What needs to be done:
Go through the listing below. Copy each line that has the string "minus".
=== Data ===
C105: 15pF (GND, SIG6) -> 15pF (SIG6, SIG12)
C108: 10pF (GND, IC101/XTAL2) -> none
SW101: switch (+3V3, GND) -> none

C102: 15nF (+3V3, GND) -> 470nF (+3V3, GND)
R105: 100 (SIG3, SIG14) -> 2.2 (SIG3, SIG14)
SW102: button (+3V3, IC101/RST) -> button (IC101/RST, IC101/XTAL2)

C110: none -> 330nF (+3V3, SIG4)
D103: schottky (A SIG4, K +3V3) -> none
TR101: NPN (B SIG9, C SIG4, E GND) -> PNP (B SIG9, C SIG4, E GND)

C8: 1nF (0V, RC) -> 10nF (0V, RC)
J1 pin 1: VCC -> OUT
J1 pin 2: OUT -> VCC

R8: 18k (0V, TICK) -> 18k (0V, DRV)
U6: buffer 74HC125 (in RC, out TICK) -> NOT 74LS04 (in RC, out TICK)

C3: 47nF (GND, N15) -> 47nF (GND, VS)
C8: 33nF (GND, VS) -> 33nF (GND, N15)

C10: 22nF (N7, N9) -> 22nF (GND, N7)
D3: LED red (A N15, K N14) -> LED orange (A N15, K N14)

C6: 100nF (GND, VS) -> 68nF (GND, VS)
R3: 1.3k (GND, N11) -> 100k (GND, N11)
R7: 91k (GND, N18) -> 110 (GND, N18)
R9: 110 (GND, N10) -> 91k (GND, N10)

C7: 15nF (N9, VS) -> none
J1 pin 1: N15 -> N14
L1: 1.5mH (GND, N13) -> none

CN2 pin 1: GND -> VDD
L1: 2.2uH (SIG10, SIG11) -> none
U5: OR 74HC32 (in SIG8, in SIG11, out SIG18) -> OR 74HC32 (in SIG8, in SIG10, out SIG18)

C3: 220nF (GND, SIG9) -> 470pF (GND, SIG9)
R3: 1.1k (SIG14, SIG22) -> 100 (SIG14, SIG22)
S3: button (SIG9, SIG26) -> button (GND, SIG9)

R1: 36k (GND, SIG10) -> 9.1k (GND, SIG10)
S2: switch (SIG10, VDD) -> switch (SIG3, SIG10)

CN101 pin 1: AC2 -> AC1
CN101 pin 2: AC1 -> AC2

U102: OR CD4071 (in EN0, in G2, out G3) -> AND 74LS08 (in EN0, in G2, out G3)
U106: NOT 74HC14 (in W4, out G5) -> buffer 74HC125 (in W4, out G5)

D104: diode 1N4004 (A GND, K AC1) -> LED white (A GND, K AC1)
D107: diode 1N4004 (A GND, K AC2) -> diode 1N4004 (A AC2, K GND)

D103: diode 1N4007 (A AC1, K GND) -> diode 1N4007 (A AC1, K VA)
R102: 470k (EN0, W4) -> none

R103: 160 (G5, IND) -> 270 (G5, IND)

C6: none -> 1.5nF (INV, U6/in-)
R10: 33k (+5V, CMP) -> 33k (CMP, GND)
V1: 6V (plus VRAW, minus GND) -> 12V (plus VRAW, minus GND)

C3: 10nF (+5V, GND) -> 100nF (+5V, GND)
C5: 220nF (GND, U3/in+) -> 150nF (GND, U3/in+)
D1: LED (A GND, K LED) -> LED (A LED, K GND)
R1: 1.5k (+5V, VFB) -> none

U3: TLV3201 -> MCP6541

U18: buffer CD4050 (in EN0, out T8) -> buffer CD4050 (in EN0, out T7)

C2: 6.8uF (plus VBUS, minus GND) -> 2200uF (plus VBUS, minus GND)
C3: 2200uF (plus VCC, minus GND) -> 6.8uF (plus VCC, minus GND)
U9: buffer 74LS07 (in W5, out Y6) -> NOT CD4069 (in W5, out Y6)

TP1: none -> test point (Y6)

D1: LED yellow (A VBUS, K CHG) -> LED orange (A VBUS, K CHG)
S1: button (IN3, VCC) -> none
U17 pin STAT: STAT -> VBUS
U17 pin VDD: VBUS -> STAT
===
Output of the exercise:
V1: 6V (plus VRAW, minus GND) -> 12V (plus VRAW, minus GND)
C2: 6.8uF (plus VBUS, minus GND) -> 2200uF (plus VBUS, minus GND)
C3: 2200uF (plus VCC, minus GND) -> 6.8uF (plus VCC, minus GND)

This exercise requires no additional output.